> Records supplied
►

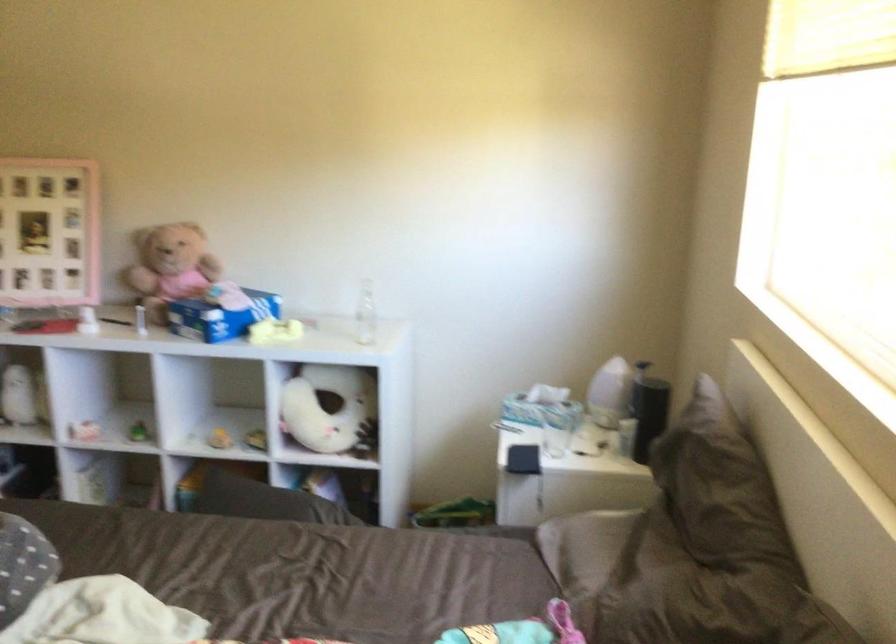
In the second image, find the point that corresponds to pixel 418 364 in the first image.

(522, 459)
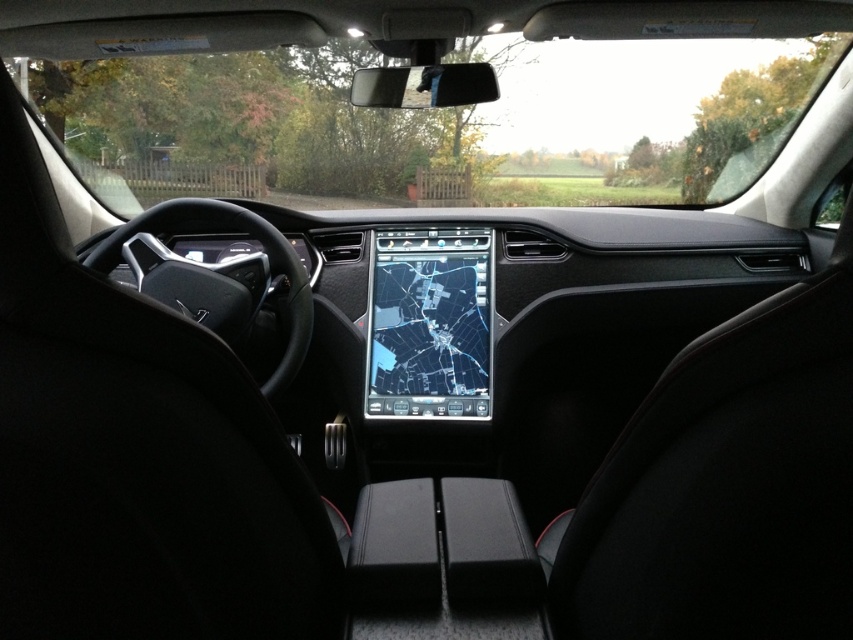
Based on the photo, you are a passenger in the car and want to look at the road ahead through the transparent glass windshield at upper center while also checking the shiny black touchscreen at center for directions. Can you see both the windshield and the touchscreen at the same time without moving your head?

The transparent glass windshield at upper center is above the shiny black touchscreen at center, so you can see both at the same time by looking up to the windshield and down to the touchscreen without moving your head.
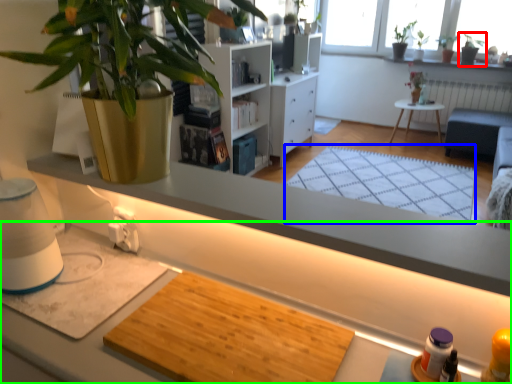
Question: Which is farther away from houseplant (highlighted by a red box)? mat (highlighted by a blue box) or desk (highlighted by a green box)?

Choices:
 (A) mat
 (B) desk

Answer: (B)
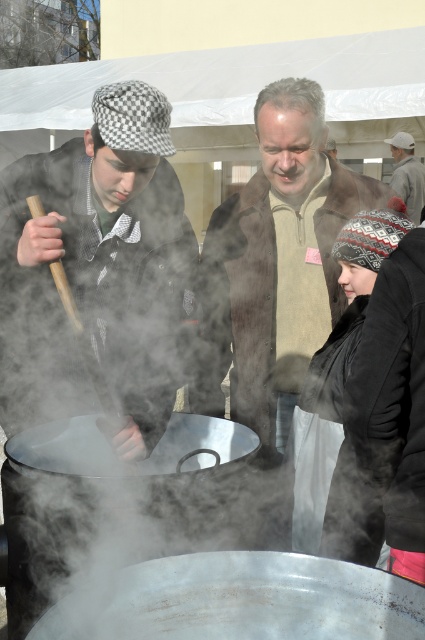
Question: Which object appears farthest from the camera in this image?

Choices:
 (A) brown leather jacket at center
 (B) checkered fabric hat at left
 (C) gray knit hat at upper right

Answer: (C)

Question: Does brown leather jacket at center lie in front of gray knit hat at upper right?

Choices:
 (A) yes
 (B) no

Answer: (A)

Question: Is checkered fabric hat at left to the right of gray knit hat at upper right from the viewer's perspective?

Choices:
 (A) no
 (B) yes

Answer: (A)

Question: Which of the following is the farthest from the observer?

Choices:
 (A) (93, 220)
 (B) (419, 184)
 (C) (278, 420)

Answer: (B)

Question: Considering the relative positions of checkered fabric hat at left and brown leather jacket at center in the image provided, where is checkered fabric hat at left located with respect to brown leather jacket at center?

Choices:
 (A) above
 (B) below

Answer: (B)

Question: Which object is the farthest from the checkered fabric hat at left?

Choices:
 (A) brown leather jacket at center
 (B) gray knit hat at upper right

Answer: (B)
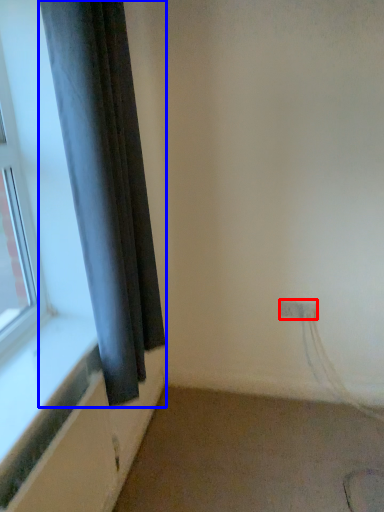
Question: Which point is further to the camera, electric outlet (highlighted by a red box) or curtain (highlighted by a blue box)?

Choices:
 (A) electric outlet
 (B) curtain

Answer: (A)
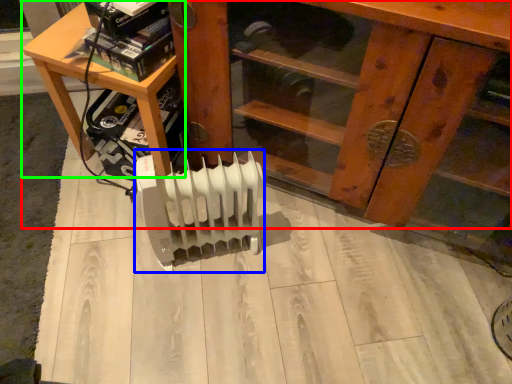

◄

> Exercise description
Pick out each line of the data above that contains the word "both" and copy those lines.

> Response to the exercise
Based on the photo, you are a passenger in the car and want to look at the road ahead through the transparent glass windshield at upper center while also checking the shiny black touchscreen at center for directions. Can you see both the windshield and the touchscreen at the same time without moving your head?
The transparent glass windshield at upper center is above the shiny black touchscreen at center, so you can see both at the same time by looking up to the windshield and down to the touchscreen without moving your head.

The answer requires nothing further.